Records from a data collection
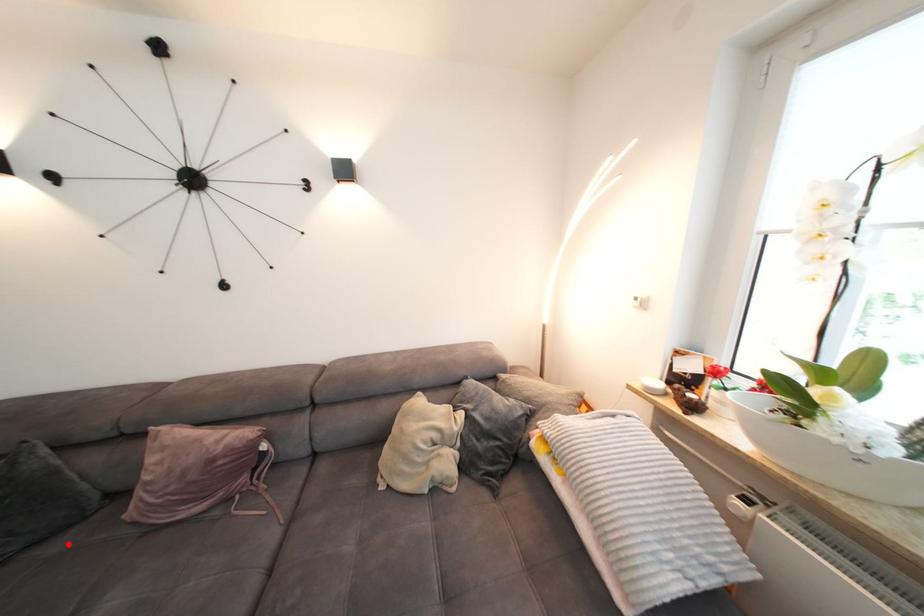
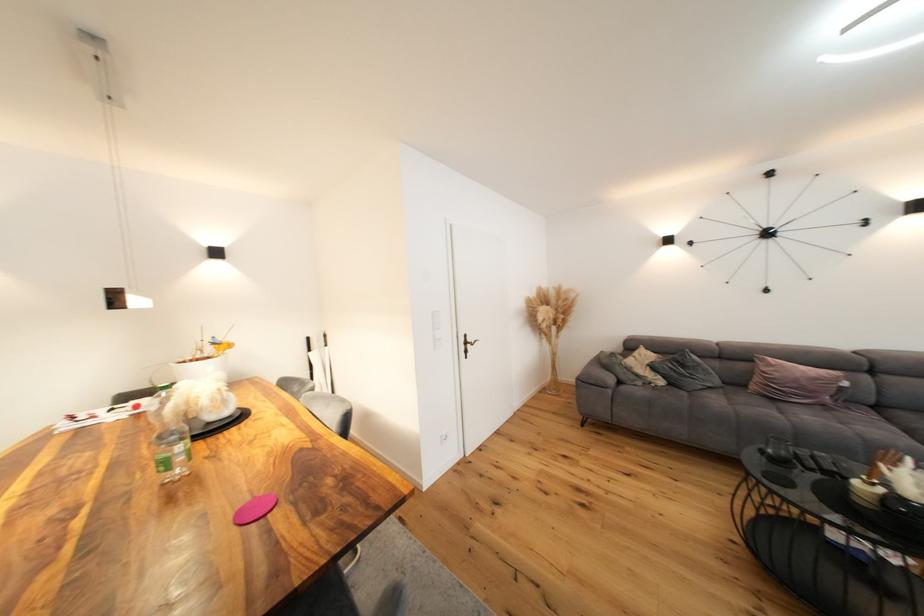
The point at the highlighted location is marked in the first image. Where is the corresponding point in the second image?

(727, 392)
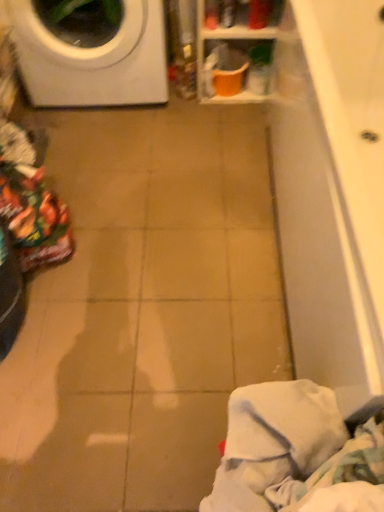
Question: Visually, is white soft cloth at lower right positioned to the left or to the right of white glossy washing machine at upper left?

Choices:
 (A) left
 (B) right

Answer: (B)

Question: In terms of width, does white soft cloth at lower right look wider or thinner when compared to white glossy washing machine at upper left?

Choices:
 (A) thin
 (B) wide

Answer: (A)

Question: Which object is the closest to the orange plastic bucket at upper center?

Choices:
 (A) white glossy washing machine at upper left
 (B) white soft cloth at lower right

Answer: (A)

Question: Which is nearer to the orange plastic bucket at upper center?

Choices:
 (A) white glossy washing machine at upper left
 (B) white soft cloth at lower right

Answer: (A)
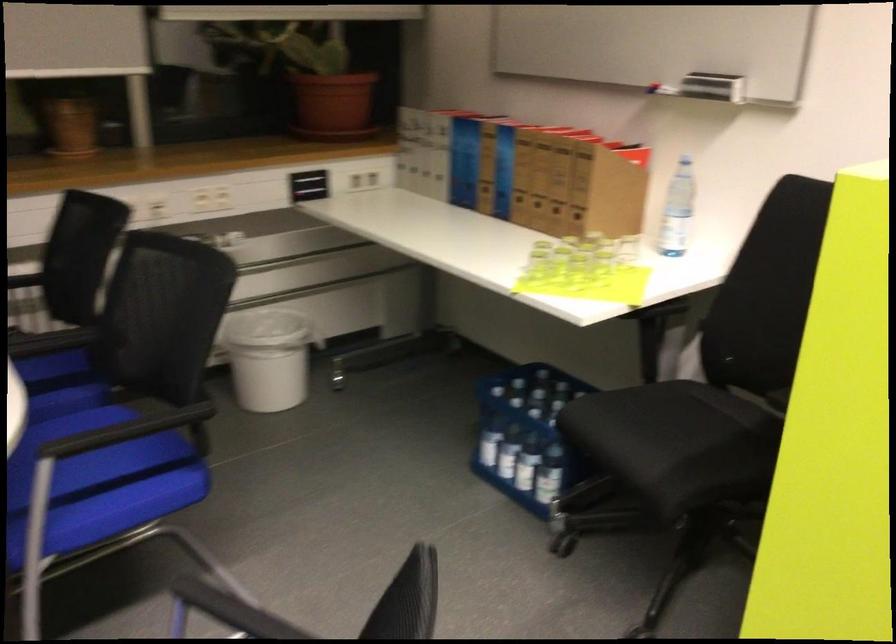
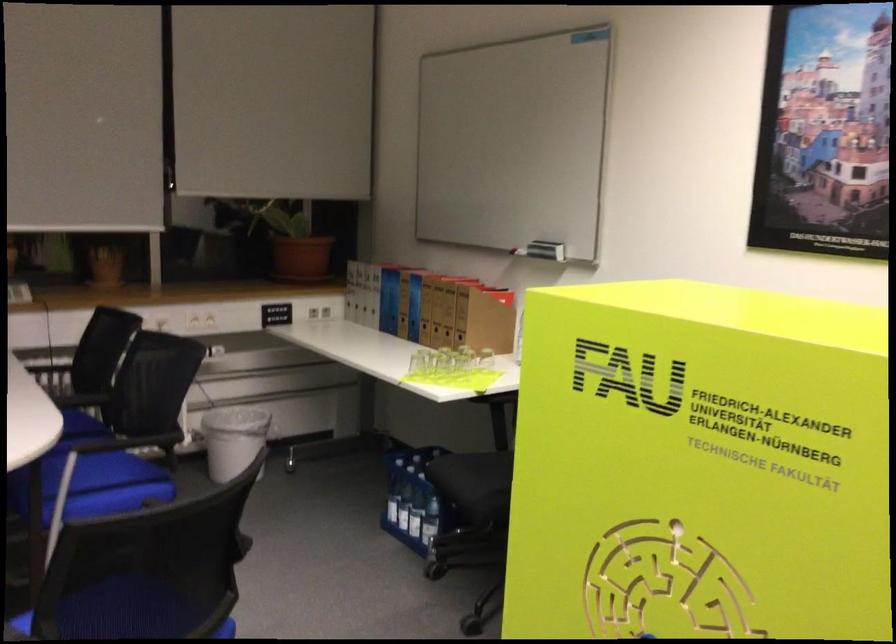
The point at (323,88) is marked in the first image. Where is the corresponding point in the second image?

(294, 243)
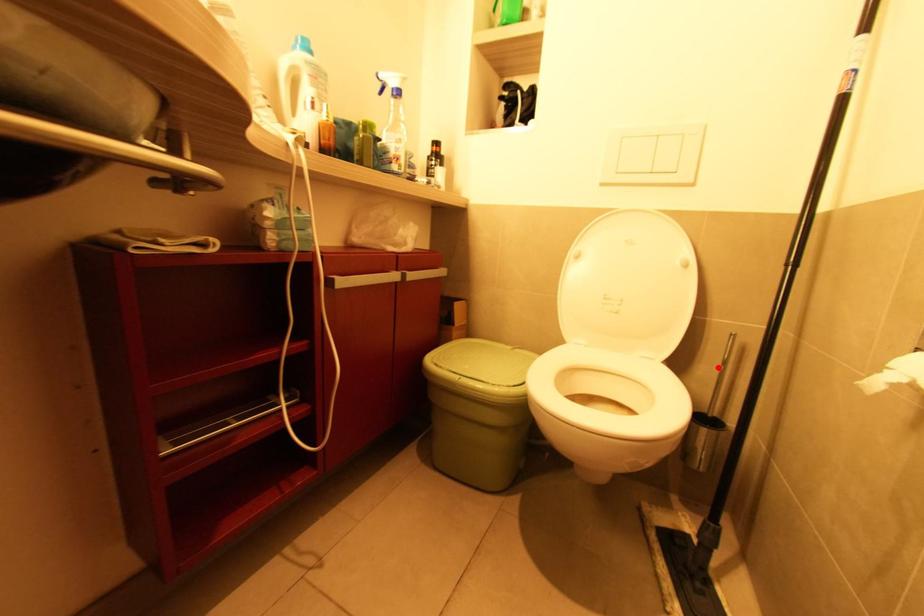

** Task to complete **
Can you write out all of the lines above word for word, leaving out the pictures?

** Solution **
The point at the highlighted location is marked in the first image. Where is the corresponding point in the second image?

(727, 392)
Question: Visually, is white soft cloth at lower right positioned to the left or to the right of white glossy washing machine at upper left?

Choices:
 (A) left
 (B) right

Answer: (B)

Question: In terms of width, does white soft cloth at lower right look wider or thinner when compared to white glossy washing machine at upper left?

Choices:
 (A) thin
 (B) wide

Answer: (A)

Question: Which object is the closest to the orange plastic bucket at upper center?

Choices:
 (A) white glossy washing machine at upper left
 (B) white soft cloth at lower right

Answer: (A)

Question: Which is nearer to the orange plastic bucket at upper center?

Choices:
 (A) white glossy washing machine at upper left
 (B) white soft cloth at lower right

Answer: (A)
The point at (323,88) is marked in the first image. Where is the corresponding point in the second image?

(294, 243)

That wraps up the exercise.